__Try it__
Filter the listing below down to the lines containing the word "scale".

+--

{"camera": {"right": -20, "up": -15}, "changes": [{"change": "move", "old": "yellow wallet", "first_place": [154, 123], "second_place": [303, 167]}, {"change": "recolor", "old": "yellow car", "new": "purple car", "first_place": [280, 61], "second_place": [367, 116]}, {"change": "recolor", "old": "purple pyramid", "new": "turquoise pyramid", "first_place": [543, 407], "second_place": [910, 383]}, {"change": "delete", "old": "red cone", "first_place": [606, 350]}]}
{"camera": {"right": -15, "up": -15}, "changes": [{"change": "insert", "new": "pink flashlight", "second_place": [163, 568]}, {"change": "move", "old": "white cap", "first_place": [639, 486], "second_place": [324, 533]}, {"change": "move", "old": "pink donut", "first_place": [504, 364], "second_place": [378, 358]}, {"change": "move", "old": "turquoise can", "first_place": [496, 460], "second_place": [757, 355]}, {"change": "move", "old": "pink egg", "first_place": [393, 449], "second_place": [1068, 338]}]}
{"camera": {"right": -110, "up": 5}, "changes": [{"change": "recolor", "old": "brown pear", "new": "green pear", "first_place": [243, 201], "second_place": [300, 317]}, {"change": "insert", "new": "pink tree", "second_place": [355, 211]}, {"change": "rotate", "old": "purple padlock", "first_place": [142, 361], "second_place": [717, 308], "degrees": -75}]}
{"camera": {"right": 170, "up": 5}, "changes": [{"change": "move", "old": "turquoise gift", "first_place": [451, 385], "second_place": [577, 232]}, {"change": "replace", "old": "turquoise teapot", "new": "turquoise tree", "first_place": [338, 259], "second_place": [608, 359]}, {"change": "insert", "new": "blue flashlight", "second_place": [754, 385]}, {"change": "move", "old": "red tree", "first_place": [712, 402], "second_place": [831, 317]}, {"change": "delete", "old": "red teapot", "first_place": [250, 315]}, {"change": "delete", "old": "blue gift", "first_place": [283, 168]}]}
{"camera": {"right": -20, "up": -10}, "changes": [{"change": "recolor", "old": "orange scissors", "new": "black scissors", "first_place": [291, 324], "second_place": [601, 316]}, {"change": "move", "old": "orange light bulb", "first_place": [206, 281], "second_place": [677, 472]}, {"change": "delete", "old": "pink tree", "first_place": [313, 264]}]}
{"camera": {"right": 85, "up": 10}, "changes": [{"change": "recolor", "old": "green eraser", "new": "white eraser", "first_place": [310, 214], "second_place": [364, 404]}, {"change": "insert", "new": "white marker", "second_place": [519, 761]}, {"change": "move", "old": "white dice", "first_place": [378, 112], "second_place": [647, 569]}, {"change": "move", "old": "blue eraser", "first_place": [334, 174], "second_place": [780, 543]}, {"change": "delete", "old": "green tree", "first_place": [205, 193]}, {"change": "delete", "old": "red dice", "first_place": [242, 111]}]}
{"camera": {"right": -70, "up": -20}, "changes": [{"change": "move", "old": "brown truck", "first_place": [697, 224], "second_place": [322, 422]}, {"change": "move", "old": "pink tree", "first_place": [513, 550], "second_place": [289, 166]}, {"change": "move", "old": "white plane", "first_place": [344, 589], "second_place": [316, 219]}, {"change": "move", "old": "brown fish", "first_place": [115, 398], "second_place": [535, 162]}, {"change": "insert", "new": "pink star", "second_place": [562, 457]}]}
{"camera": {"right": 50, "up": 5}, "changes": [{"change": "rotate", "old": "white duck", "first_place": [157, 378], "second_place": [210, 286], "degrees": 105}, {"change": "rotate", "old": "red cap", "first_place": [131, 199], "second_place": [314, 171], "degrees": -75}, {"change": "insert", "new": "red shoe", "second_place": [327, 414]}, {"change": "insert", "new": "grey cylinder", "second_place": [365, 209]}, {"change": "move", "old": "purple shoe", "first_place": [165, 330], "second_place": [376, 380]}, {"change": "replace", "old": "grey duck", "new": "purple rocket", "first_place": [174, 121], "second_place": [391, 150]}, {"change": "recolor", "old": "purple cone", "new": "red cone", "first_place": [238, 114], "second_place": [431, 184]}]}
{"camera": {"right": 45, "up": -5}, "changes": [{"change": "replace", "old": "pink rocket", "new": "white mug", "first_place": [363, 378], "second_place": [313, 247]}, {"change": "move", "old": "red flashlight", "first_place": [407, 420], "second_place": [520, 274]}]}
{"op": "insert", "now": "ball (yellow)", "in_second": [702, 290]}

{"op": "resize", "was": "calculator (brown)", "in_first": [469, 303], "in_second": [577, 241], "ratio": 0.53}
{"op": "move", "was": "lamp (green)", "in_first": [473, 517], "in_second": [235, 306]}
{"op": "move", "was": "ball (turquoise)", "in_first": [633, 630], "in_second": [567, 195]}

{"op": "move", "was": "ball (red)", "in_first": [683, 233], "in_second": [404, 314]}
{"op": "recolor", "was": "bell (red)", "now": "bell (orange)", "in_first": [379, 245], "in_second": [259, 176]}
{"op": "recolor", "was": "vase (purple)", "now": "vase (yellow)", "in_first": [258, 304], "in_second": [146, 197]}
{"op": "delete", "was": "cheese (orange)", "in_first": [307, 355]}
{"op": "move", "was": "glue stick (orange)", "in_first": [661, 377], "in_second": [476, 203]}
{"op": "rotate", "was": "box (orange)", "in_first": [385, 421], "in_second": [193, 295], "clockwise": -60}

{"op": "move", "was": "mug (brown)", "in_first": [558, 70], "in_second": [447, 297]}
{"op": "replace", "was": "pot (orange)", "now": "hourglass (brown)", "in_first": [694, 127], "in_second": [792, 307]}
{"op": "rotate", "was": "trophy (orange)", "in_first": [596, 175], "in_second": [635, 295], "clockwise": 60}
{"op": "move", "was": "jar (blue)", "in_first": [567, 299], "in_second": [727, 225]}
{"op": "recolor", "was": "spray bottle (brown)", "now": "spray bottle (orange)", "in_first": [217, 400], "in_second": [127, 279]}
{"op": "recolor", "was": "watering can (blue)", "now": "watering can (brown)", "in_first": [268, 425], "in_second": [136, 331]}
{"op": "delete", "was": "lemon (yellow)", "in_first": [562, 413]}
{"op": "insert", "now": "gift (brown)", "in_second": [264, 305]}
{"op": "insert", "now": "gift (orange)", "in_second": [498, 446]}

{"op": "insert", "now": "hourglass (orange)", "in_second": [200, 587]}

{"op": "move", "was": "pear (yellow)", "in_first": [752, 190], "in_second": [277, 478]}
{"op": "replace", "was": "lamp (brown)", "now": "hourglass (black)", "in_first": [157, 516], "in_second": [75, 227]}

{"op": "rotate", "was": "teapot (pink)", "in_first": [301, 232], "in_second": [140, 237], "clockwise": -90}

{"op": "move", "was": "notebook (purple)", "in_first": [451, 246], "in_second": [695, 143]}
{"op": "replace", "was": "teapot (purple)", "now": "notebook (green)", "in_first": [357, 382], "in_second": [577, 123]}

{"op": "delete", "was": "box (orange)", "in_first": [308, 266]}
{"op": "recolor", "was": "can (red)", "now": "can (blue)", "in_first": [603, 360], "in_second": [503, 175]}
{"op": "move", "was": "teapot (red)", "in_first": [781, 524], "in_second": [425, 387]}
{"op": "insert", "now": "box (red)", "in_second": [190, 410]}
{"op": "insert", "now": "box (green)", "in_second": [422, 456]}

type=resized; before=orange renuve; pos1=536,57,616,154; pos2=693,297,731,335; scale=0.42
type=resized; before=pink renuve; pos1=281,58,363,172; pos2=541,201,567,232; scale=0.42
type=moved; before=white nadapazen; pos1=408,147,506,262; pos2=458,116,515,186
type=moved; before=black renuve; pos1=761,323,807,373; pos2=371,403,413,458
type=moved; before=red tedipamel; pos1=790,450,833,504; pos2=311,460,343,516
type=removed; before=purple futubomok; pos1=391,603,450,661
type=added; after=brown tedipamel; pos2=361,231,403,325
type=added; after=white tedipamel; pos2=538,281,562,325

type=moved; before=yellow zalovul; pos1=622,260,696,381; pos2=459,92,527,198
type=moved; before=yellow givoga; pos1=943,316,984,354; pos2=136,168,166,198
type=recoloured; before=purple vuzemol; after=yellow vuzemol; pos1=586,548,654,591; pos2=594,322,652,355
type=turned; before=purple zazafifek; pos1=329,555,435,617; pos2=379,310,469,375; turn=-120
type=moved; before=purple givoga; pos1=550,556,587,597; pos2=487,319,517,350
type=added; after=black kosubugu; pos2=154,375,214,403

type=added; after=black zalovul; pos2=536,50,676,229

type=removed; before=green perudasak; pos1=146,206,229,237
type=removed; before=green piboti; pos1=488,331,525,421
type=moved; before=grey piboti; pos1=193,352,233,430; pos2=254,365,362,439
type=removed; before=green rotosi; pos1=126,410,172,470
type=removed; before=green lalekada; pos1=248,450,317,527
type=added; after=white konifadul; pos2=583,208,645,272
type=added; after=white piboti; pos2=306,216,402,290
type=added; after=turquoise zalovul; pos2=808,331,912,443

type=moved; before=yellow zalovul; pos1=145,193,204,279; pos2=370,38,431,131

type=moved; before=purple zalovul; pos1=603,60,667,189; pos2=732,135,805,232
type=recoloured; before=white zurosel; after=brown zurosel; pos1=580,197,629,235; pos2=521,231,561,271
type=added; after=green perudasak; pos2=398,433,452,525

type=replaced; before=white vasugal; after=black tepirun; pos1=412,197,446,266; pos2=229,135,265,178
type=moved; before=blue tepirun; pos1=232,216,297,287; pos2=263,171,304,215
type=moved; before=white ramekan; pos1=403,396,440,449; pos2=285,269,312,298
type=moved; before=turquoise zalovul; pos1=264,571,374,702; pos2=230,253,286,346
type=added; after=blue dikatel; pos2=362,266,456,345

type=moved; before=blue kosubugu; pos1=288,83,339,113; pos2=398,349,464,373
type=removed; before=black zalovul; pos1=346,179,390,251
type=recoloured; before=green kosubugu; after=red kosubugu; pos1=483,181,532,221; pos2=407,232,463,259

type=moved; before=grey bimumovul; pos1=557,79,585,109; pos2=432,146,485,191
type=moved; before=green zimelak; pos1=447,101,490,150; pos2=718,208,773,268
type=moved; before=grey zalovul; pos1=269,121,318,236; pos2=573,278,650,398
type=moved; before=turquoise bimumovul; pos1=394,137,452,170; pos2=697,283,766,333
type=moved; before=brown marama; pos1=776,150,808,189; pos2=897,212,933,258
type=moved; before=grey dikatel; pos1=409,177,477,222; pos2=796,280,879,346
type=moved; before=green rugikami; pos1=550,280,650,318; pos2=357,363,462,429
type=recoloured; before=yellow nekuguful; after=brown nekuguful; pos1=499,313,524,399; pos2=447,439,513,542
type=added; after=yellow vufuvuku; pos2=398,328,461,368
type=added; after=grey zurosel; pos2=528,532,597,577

+--

__Answer section__
type=resized; before=orange renuve; pos1=536,57,616,154; pos2=693,297,731,335; scale=0.42
type=resized; before=pink renuve; pos1=281,58,363,172; pos2=541,201,567,232; scale=0.42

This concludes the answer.